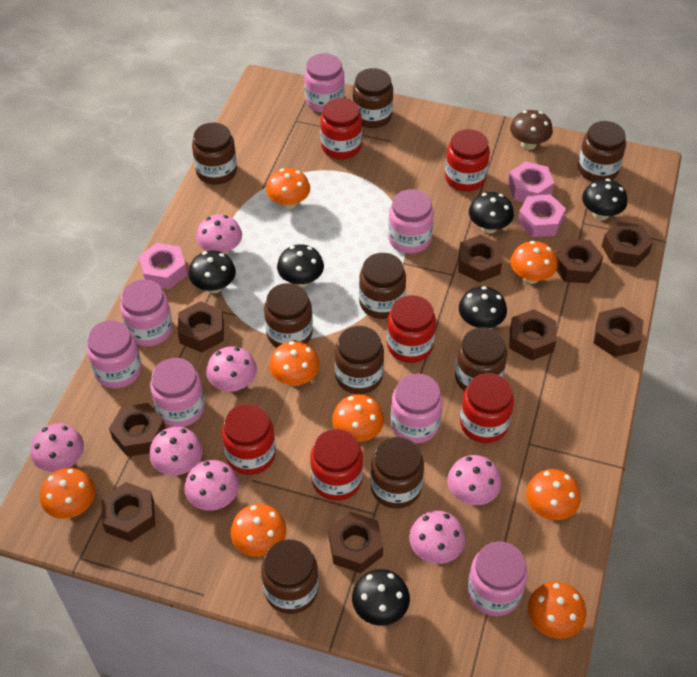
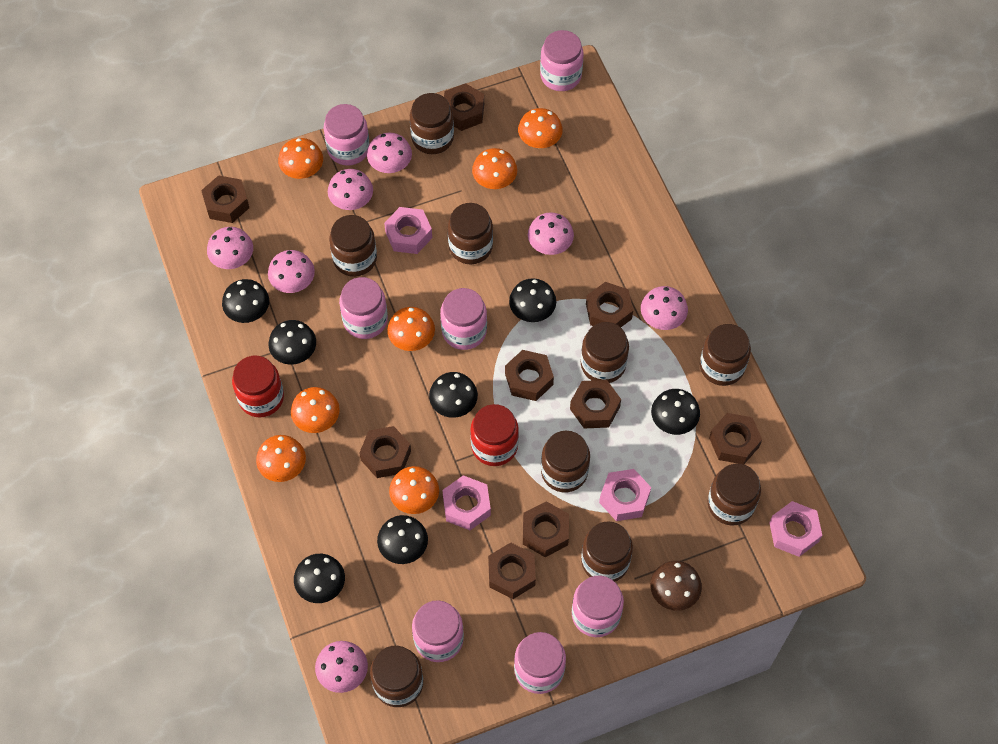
black mushroom: [189,250,236,293] [277,244,324,287] [352,569,410,626] [459,286,507,328] [469,192,514,234] [582,179,627,220] = 6 -> [222,279,269,323] [268,320,316,365] [294,554,345,603] [377,515,428,564] [429,372,478,418] [509,278,556,322] [651,389,700,435] = 7
orange mushroom: [40,468,95,519] [231,504,286,557] [266,168,310,209] [269,341,320,386] [332,395,384,442] [510,241,557,284] [526,469,581,520] [528,581,586,639] = 8 -> [256,435,306,482] [278,138,323,179] [291,387,340,433] [387,307,435,351] [389,466,439,514] [472,148,517,189] [518,108,563,149] = 7
pink nut: [139,243,187,289] [508,162,554,202] [517,194,566,237] = 3 -> [384,207,432,254] [442,475,491,530] [599,469,651,521] [769,501,822,557] = 4
red jar: [222,404,276,475] [310,429,363,501] [320,98,362,159] [387,295,436,363] [445,129,490,191] [460,373,514,443] = 6 -> [232,356,284,417] [470,404,519,466] = 2

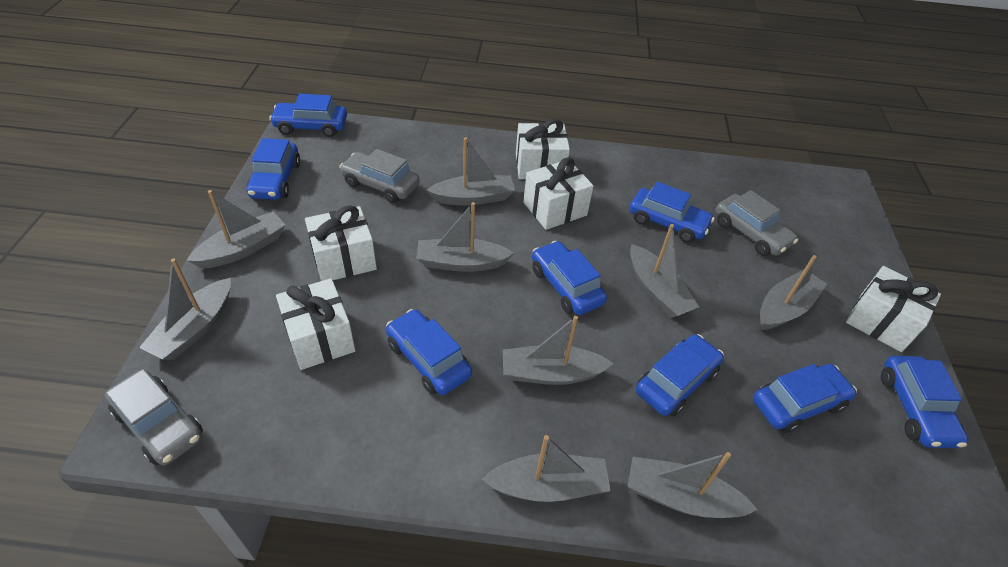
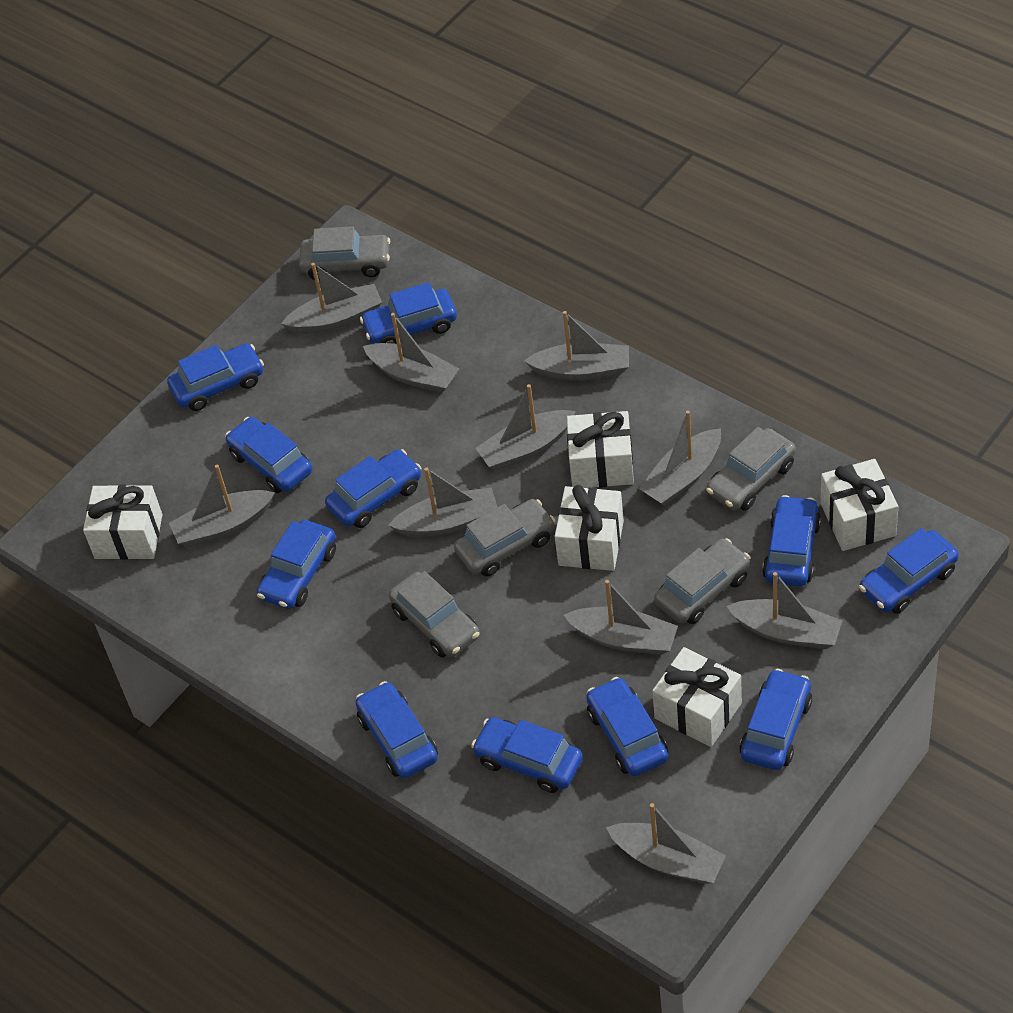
blue car: [247,138,300,200] [269,94,347,137] [386,309,472,395] [532,241,607,315] [629,182,714,243] [636,334,724,417] [753,364,857,433] [881,356,968,448] = 8 -> [167,343,264,411] [225,417,312,493] [257,520,336,609] [325,449,421,528] [355,681,438,778] [360,282,457,344] [471,717,583,793] [586,677,668,776] [739,669,812,770] [762,495,821,586] [859,528,959,614] = 11
grey boat: [139,258,231,360] [186,190,286,268] [416,202,514,272] [427,138,515,206] [482,435,611,502] [503,316,614,385] [627,452,758,518] [630,224,699,318] [760,255,827,330] = 9 -> [169,465,275,547] [281,263,382,334] [363,313,460,393] [388,467,497,537] [475,384,576,471] [524,311,629,380] [564,580,678,655] [606,803,726,884] [639,410,721,506] [726,572,843,649] = 10
grey car: [105,369,203,465] [339,149,420,203] [715,190,798,256] = 3 -> [299,226,390,280] [389,571,480,658] [454,499,555,576] [654,538,750,624] [706,427,796,511] = 5

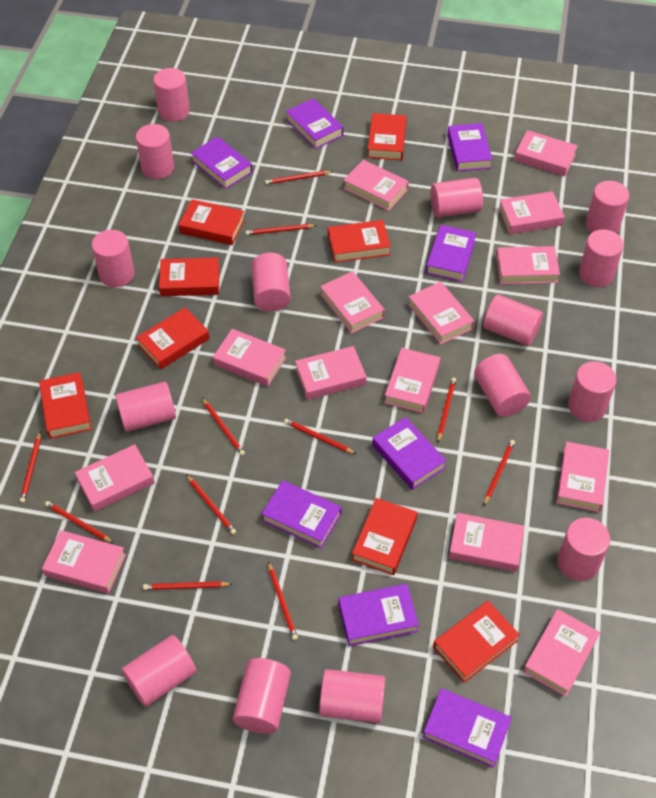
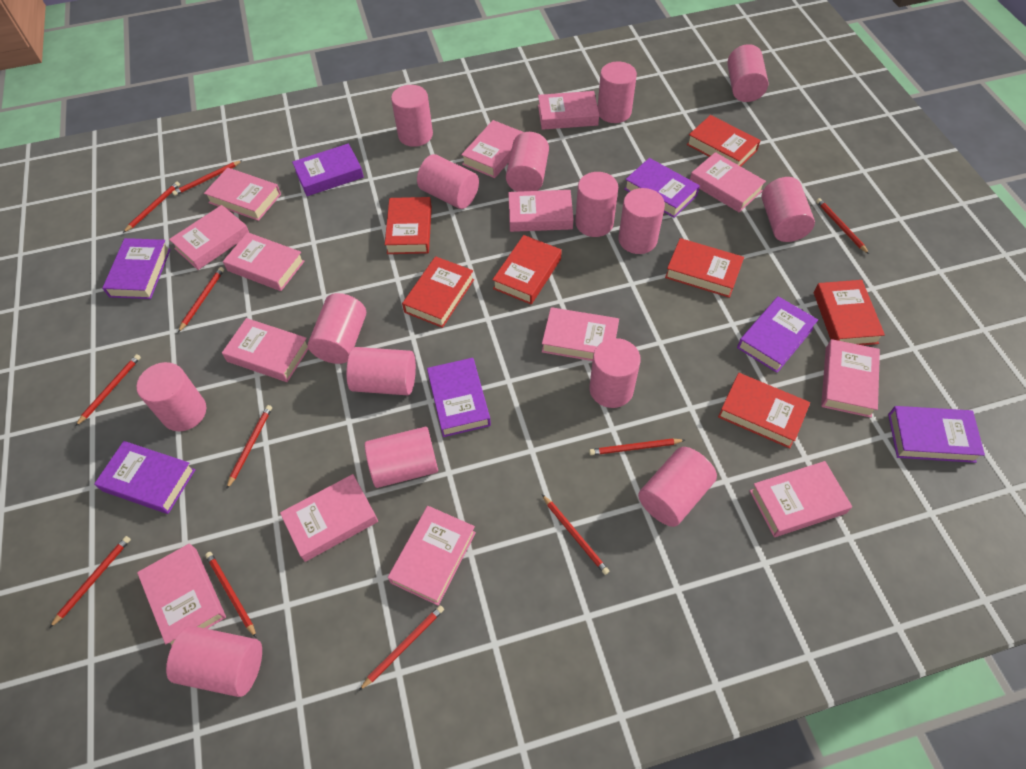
purple book: [191,137,253,189] [262,480,342,548] [286,98,344,149] [338,584,419,646] [372,417,446,490] [423,688,512,768] [426,225,476,282] [447,123,493,171] = 8 -> [94,441,195,514] [102,238,171,299] [292,143,364,196] [427,358,491,437] [624,158,700,218] [737,296,818,373] [888,406,985,463] = 7
red book: [39,372,91,439] [136,307,210,370] [159,257,220,296] [179,199,245,245] [328,220,391,263] [352,498,417,575] [367,113,407,160] [433,601,520,683] = 8 -> [385,197,432,254] [402,256,474,328] [492,235,562,304] [665,238,744,298] [687,115,761,166] [718,373,810,449] [814,280,885,345] = 7

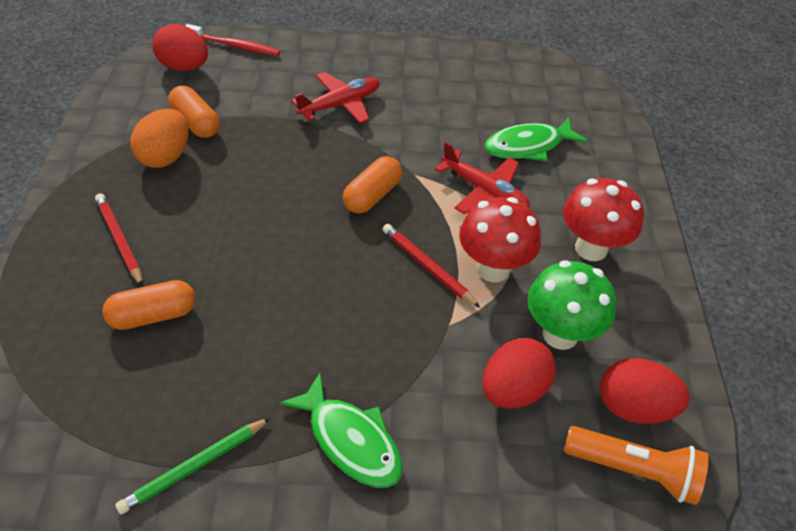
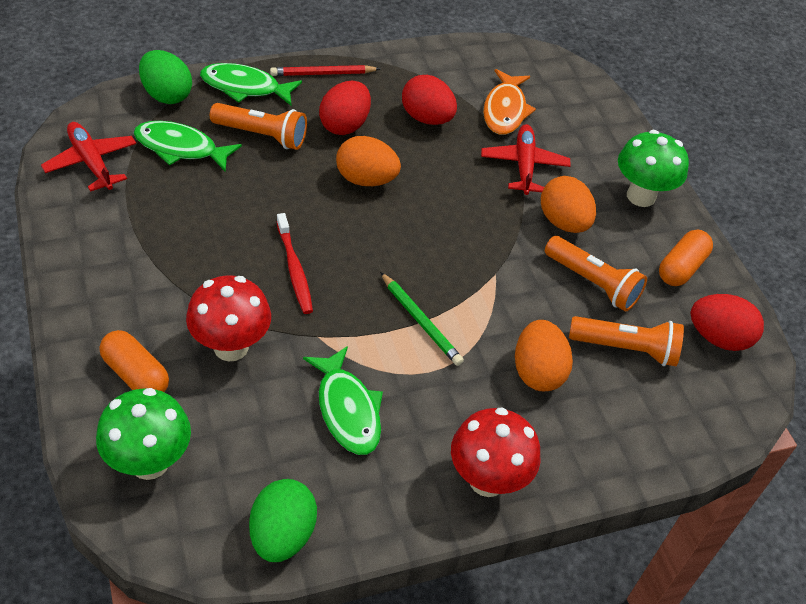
green egg: none = 0 -> [139,50,192,104] [249,479,317,562] = 2
green fish: [280,373,403,488] [484,117,587,161] = 2 -> [134,121,242,172] [200,63,302,105] [303,346,383,455] = 3
green mushroom: [527,260,616,350] = 1 -> [96,388,191,480] [618,130,689,207] = 2
orange capsule: [102,280,195,330] [168,86,220,138] [343,156,402,214] = 3 -> [100,330,169,392] [659,230,713,286] = 2
orange egg: [130,109,188,168] = 1 -> [336,136,401,186] [515,320,573,391] [541,176,596,233] = 3
orange fish: none = 0 -> [483,69,536,135] = 1
orange flashlight: [564,426,709,505] = 1 -> [210,103,307,150] [545,236,647,312] [569,316,684,366] = 3
red pencil: [95,193,143,287] [382,224,480,308] = 2 -> [270,65,380,76] = 1

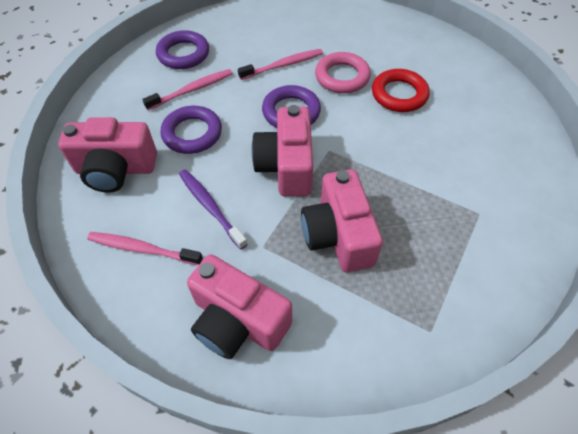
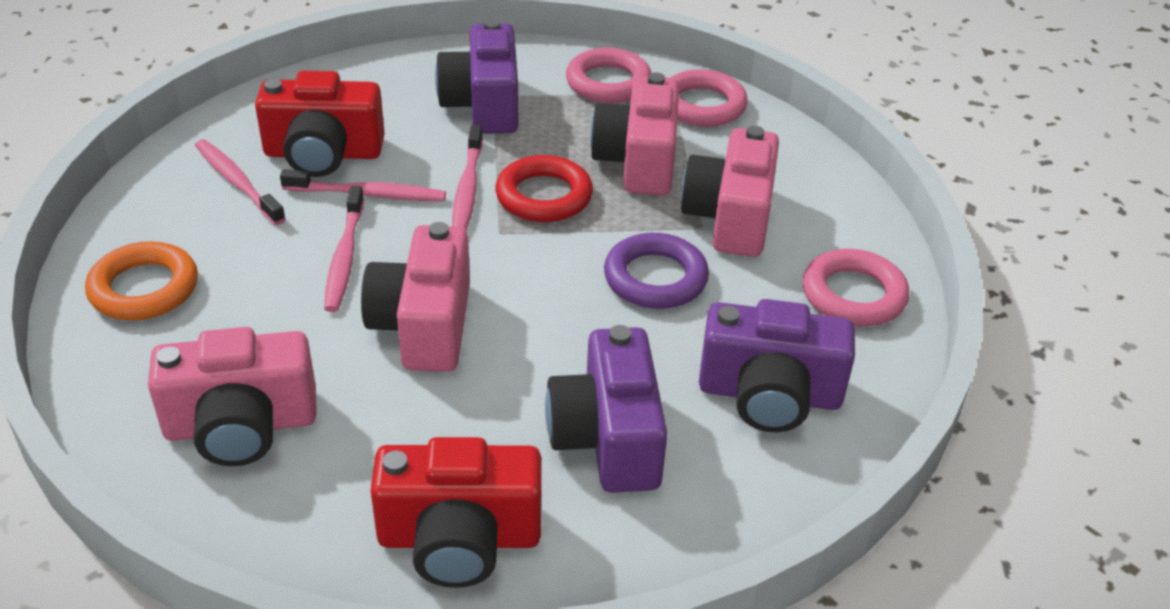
orange ring: none = 0 -> [85,241,198,321] = 1
pink ring: [315,52,371,93] = 1 -> [566,48,651,103] [670,69,748,127] [803,249,909,326] = 3
pink toothbrush: [87,232,203,265] [142,69,233,110] [238,49,323,80] = 3 -> [195,139,286,225] [280,169,446,201] [324,186,364,312] [452,124,483,230] = 4
purple camera: none = 0 -> [435,19,518,134] [545,325,668,493] [699,299,855,432] = 3
purple ring: [156,30,209,69] [161,106,222,154] [262,85,321,128] = 3 -> [604,233,709,309] = 1
purple toothbrush: [179,170,248,249] = 1 -> none = 0
red camera: none = 0 -> [255,70,385,177] [370,437,542,588] = 2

----------

- [Prompt] Your answer should consist of the lines above that hold the word "purple".

- [Reply]
purple book: [191,137,253,189] [262,480,342,548] [286,98,344,149] [338,584,419,646] [372,417,446,490] [423,688,512,768] [426,225,476,282] [447,123,493,171] = 8 -> [94,441,195,514] [102,238,171,299] [292,143,364,196] [427,358,491,437] [624,158,700,218] [737,296,818,373] [888,406,985,463] = 7
purple camera: none = 0 -> [435,19,518,134] [545,325,668,493] [699,299,855,432] = 3
purple ring: [156,30,209,69] [161,106,222,154] [262,85,321,128] = 3 -> [604,233,709,309] = 1
purple toothbrush: [179,170,248,249] = 1 -> none = 0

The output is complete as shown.